To do: Beneath this instruction is a listing. Transcribe from it only the stretch from the line with "(691, 178) = (691, 225): brown spoon -> none" through the line with "(107, 288) = (295, 540): orange", both end lines included, exactly as written.
══════════
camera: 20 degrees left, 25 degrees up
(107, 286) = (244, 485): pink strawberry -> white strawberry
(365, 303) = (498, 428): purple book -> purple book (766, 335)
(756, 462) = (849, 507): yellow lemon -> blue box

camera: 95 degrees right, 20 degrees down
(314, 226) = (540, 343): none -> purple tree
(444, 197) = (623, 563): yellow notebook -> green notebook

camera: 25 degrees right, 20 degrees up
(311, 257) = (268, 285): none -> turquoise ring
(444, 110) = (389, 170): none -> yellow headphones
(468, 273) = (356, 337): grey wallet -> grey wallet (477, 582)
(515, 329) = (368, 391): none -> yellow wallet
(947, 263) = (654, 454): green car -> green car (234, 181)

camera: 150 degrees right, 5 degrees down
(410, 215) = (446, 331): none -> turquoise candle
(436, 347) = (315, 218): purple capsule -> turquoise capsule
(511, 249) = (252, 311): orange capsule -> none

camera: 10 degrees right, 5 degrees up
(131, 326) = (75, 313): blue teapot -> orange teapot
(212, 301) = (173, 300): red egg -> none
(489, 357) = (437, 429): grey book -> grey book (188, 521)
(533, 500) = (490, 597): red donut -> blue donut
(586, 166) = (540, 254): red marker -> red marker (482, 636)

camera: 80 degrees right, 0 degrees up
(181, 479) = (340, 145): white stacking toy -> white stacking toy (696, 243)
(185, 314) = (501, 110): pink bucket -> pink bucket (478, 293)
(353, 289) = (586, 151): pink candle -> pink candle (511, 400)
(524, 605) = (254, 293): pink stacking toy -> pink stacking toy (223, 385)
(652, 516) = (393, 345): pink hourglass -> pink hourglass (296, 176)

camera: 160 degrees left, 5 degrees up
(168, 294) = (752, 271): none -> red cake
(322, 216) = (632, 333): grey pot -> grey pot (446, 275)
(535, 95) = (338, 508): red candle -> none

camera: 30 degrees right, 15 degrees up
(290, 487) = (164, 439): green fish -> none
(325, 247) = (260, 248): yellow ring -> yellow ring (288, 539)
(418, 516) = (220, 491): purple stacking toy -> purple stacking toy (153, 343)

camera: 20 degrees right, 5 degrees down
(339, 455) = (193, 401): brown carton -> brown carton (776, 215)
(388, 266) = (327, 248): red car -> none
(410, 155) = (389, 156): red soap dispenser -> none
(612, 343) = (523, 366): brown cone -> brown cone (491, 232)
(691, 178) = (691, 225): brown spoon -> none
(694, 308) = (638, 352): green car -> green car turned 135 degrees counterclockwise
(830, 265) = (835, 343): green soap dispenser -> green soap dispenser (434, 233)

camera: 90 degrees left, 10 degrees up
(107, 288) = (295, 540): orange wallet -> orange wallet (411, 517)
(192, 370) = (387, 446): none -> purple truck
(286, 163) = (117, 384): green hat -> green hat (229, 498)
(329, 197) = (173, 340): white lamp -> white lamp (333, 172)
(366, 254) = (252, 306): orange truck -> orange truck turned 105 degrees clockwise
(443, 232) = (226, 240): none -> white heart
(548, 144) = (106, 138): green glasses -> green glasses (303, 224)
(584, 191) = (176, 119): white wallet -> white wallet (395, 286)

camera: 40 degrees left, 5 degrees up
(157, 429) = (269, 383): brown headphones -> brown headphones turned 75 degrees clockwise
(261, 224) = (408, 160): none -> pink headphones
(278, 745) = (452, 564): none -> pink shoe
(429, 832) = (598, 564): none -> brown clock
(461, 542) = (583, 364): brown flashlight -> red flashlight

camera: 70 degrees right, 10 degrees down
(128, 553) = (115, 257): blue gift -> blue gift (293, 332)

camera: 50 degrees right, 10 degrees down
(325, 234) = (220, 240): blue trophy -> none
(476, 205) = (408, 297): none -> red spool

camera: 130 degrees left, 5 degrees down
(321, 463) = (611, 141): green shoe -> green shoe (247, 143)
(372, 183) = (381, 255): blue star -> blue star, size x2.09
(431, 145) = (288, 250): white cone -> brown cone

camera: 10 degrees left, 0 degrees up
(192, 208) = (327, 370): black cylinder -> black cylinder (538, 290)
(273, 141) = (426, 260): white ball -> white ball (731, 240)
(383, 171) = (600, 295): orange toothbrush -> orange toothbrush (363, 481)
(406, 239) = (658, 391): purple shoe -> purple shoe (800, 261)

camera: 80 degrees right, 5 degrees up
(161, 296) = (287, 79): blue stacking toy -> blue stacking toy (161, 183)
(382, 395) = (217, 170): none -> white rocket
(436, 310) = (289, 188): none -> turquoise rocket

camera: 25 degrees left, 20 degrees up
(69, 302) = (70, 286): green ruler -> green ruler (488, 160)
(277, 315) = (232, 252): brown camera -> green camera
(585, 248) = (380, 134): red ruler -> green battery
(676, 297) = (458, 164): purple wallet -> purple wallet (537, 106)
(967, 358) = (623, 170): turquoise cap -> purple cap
══════════
Exercise solution:
(691, 178) = (691, 225): brown spoon -> none
(694, 308) = (638, 352): green car -> green car turned 135 degrees counterclockwise
(830, 265) = (835, 343): green soap dispenser -> green soap dispenser (434, 233)

camera: 90 degrees left, 10 degrees up
(107, 288) = (295, 540): orange wallet -> orange wallet (411, 517)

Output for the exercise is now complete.